=== Try it ===
Only the lines from the line containing "(154, 390) = (793, 679): brown" to the end of the entries should be repeated, exactly as they appear.

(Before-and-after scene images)
⁂

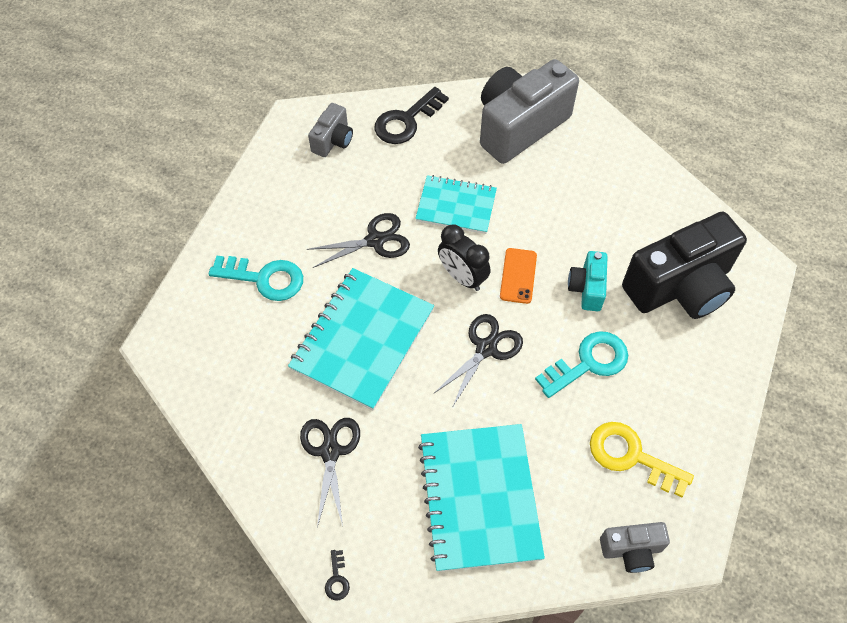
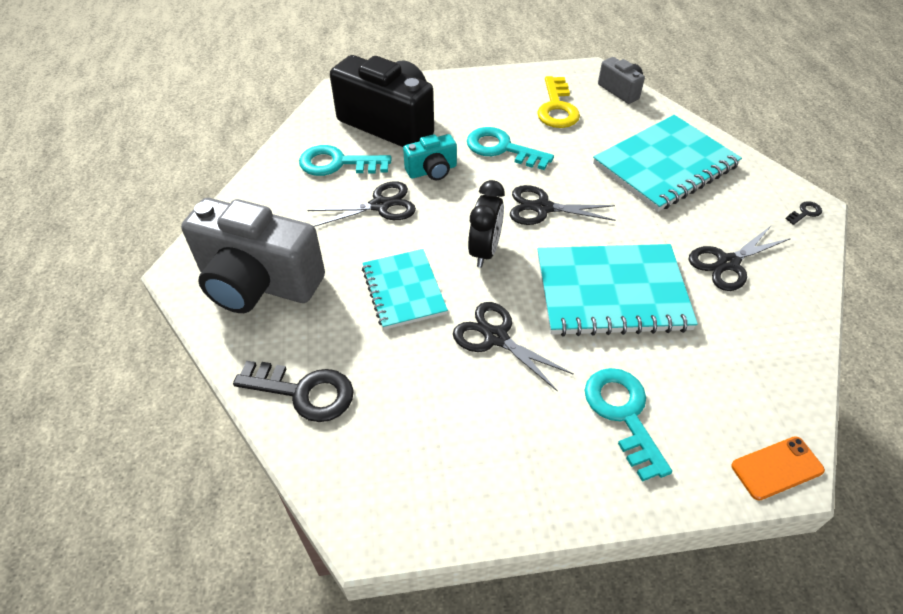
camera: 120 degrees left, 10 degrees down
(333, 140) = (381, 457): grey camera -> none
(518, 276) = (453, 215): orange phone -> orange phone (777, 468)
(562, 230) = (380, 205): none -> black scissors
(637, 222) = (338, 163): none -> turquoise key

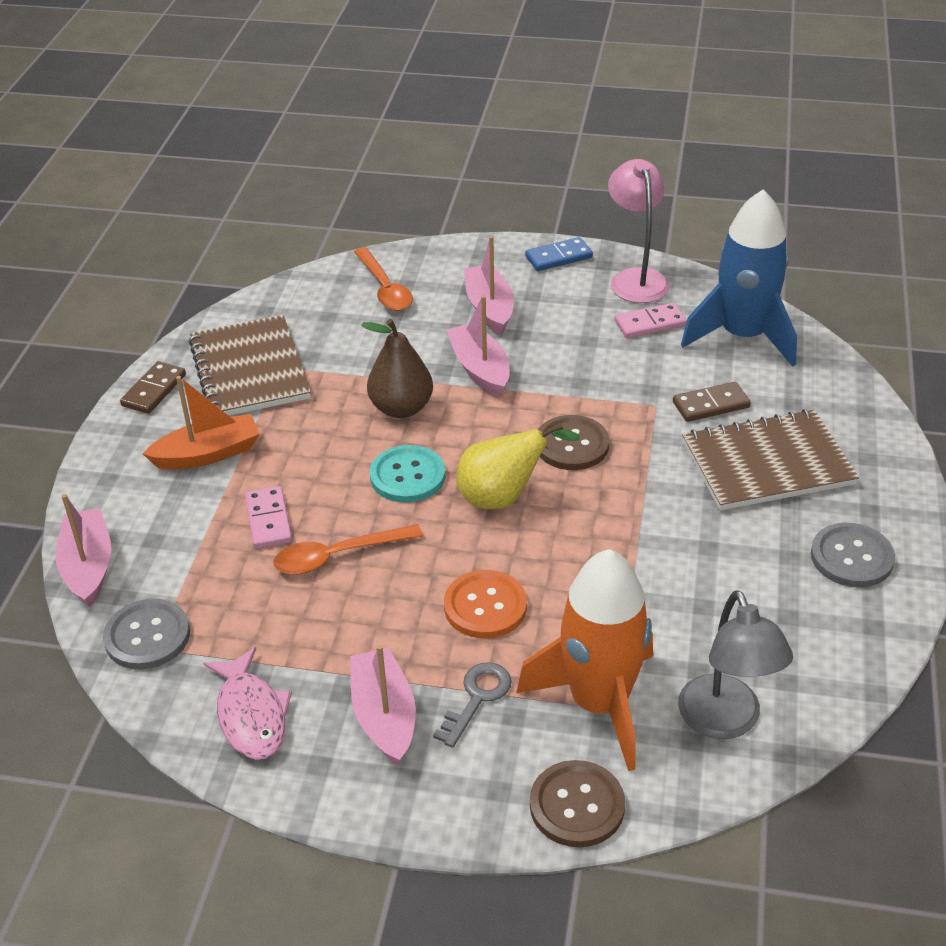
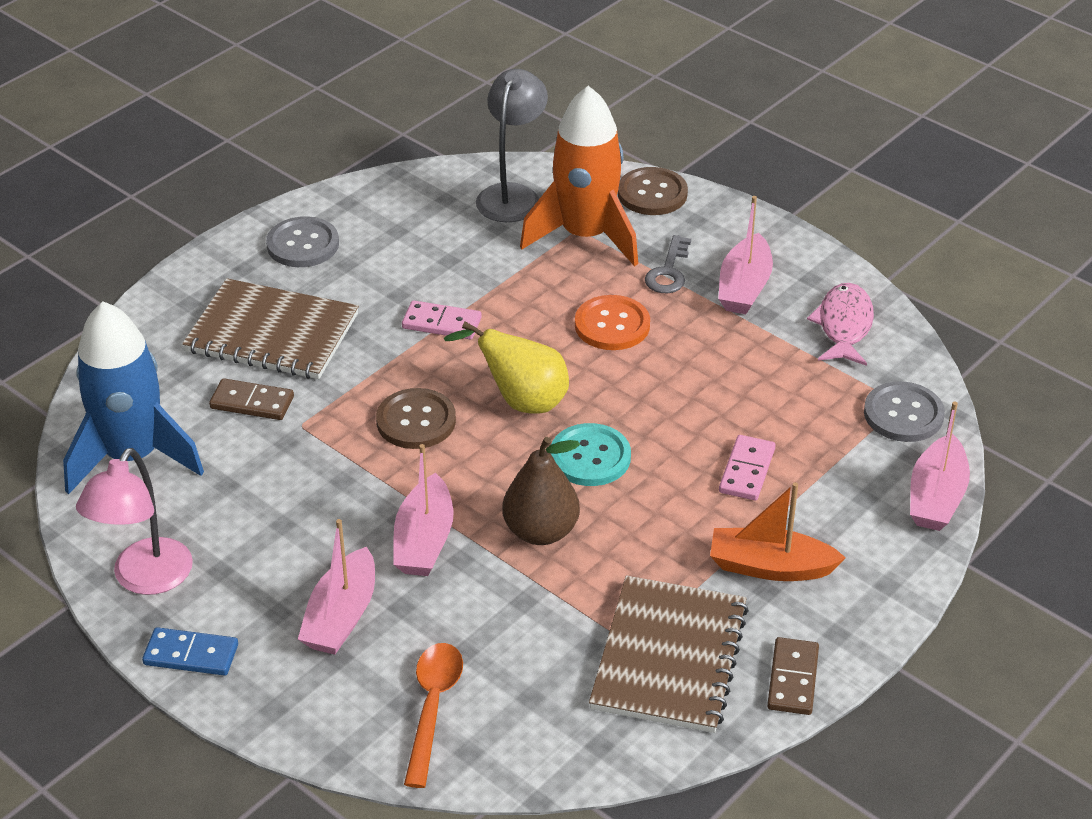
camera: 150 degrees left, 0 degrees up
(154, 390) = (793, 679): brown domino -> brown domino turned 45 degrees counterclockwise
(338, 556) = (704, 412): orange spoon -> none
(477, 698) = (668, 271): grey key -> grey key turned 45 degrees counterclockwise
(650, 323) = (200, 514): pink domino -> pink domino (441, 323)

⁂

=== Task response ===
(154, 390) = (793, 679): brown domino -> brown domino turned 45 degrees counterclockwise
(338, 556) = (704, 412): orange spoon -> none
(477, 698) = (668, 271): grey key -> grey key turned 45 degrees counterclockwise
(650, 323) = (200, 514): pink domino -> pink domino (441, 323)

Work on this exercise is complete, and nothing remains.